_WHAT TO DO_.
In this exercise, return only the lines that run from the line with "SD pin CS: D7 -> A2" to the end of the entries below, both included. Pictures are not copied.

_SOURCE MATERIAL_.
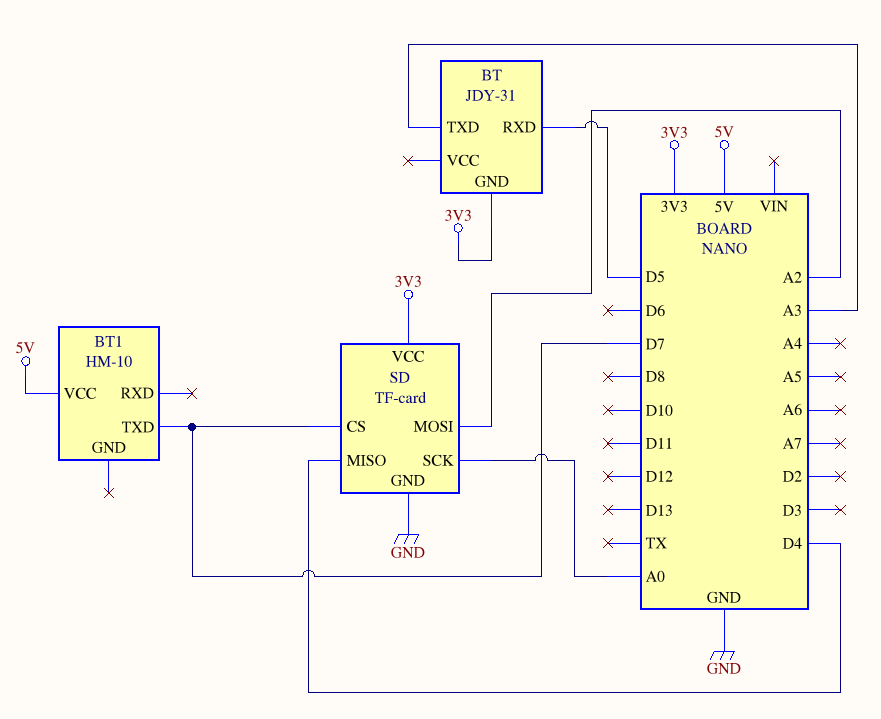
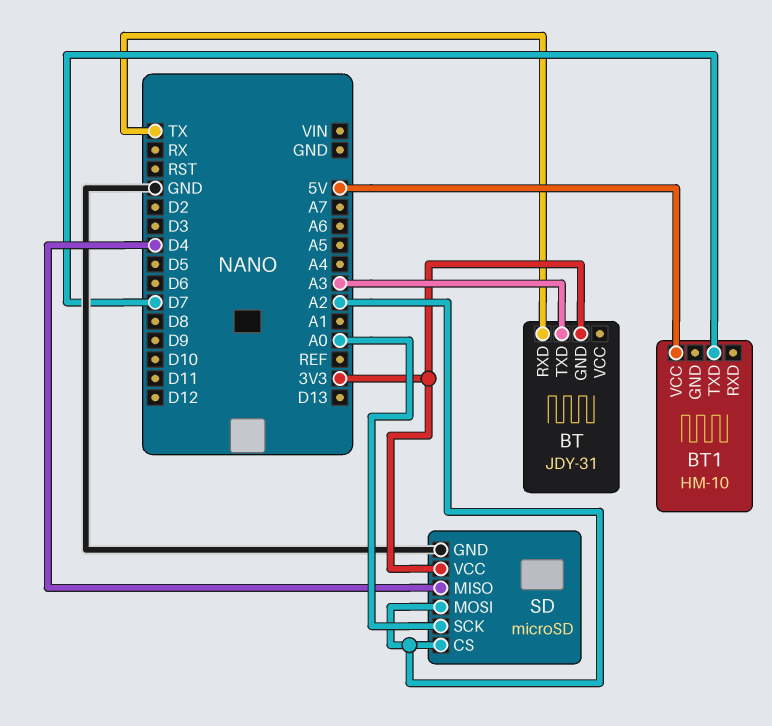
BT pin RXD: D5 -> TX
SD: TF-card -> microSD
SD pin CS: D7 -> A2

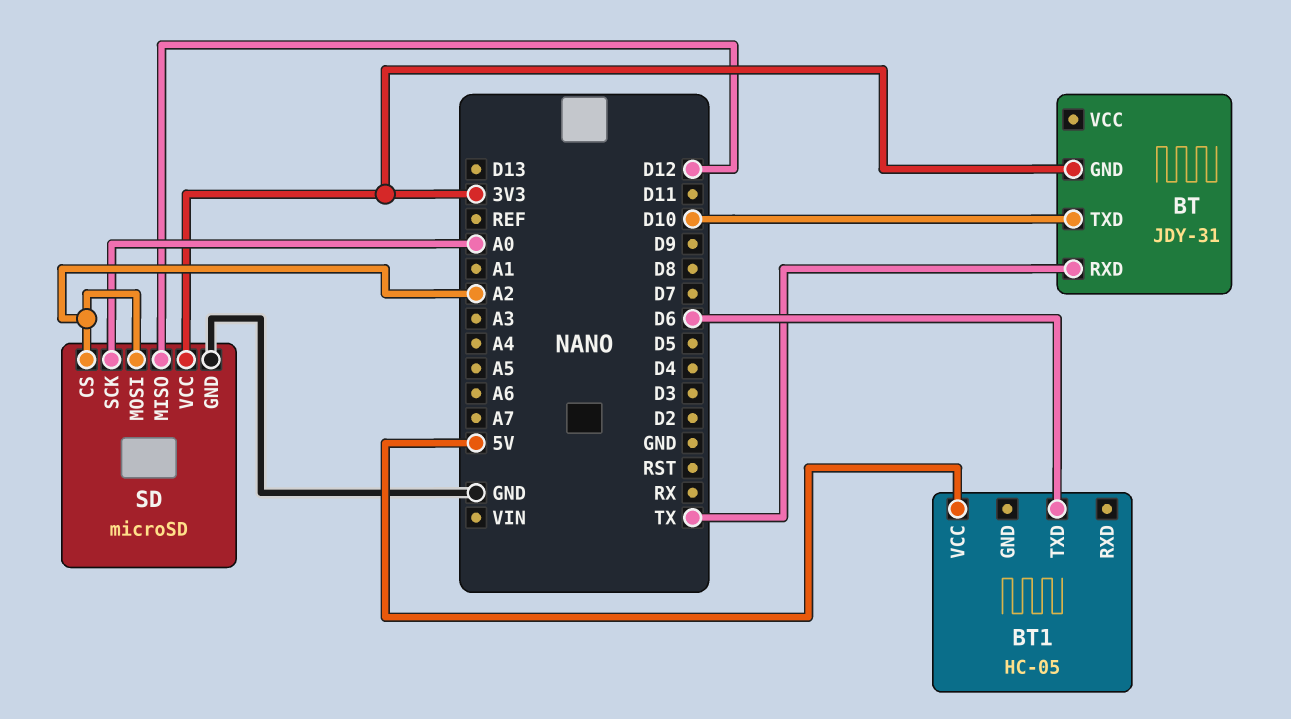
BT pin TXD: A3 -> D10
BT1: HM-10 -> HC-05
BT1 pin TXD: D7 -> D6
SD pin MISO: D4 -> D12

_TASK RESULT_.
SD pin CS: D7 -> A2

BT pin TXD: A3 -> D10
BT1: HM-10 -> HC-05
BT1 pin TXD: D7 -> D6
SD pin MISO: D4 -> D12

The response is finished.